## JOB
Print the records below exactly, omitting all pictures.

━━━━━ DATA EXTRACT

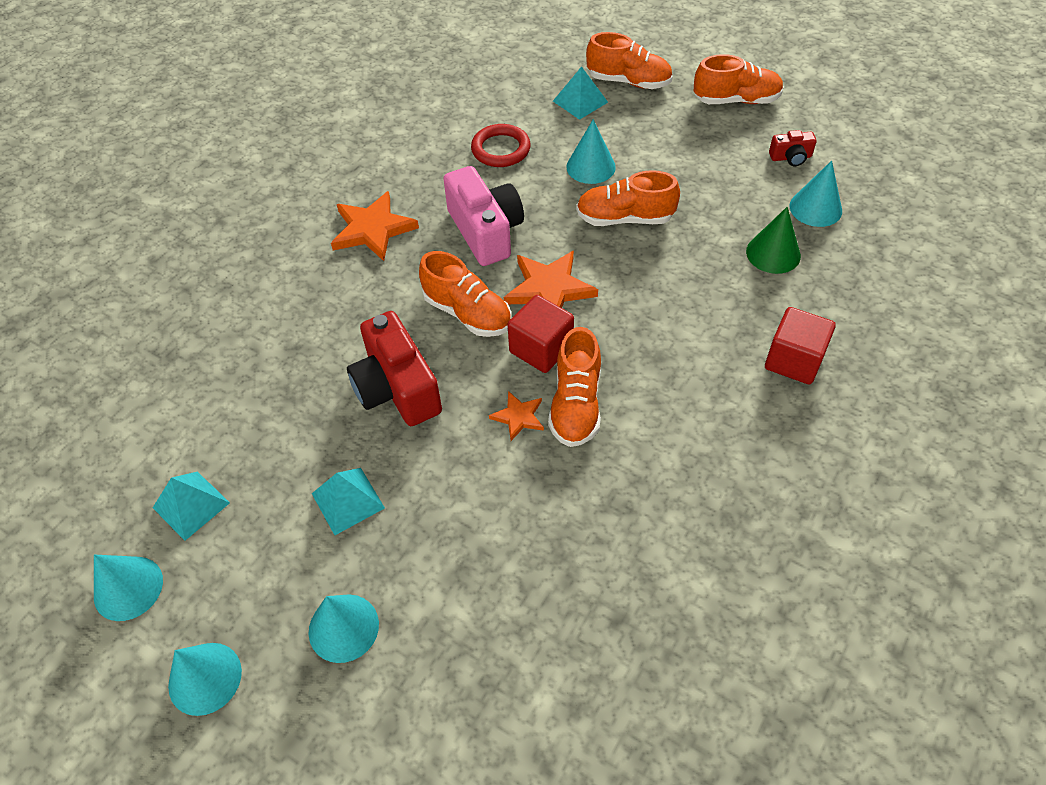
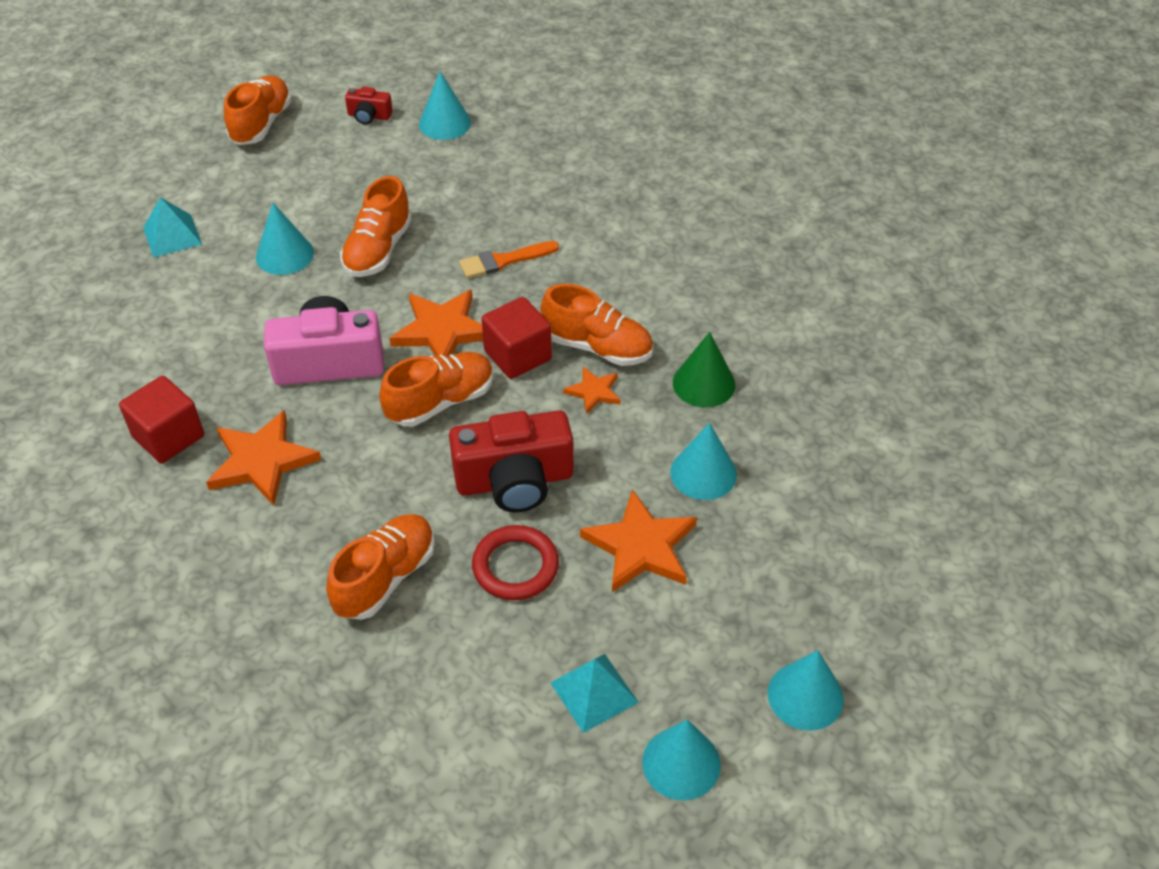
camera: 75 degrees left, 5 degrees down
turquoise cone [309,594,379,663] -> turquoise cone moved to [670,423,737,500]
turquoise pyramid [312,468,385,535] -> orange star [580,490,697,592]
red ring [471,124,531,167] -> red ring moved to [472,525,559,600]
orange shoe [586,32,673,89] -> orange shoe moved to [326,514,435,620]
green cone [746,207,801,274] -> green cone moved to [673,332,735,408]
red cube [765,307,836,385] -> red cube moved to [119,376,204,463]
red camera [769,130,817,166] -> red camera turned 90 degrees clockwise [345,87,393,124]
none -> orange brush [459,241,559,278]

━━━━━━━━━━

## TASK RESULT
camera: 75 degrees left, 5 degrees down
turquoise cone [309,594,379,663] -> turquoise cone moved to [670,423,737,500]
turquoise pyramid [312,468,385,535] -> orange star [580,490,697,592]
red ring [471,124,531,167] -> red ring moved to [472,525,559,600]
orange shoe [586,32,673,89] -> orange shoe moved to [326,514,435,620]
green cone [746,207,801,274] -> green cone moved to [673,332,735,408]
red cube [765,307,836,385] -> red cube moved to [119,376,204,463]
red camera [769,130,817,166] -> red camera turned 90 degrees clockwise [345,87,393,124]
none -> orange brush [459,241,559,278]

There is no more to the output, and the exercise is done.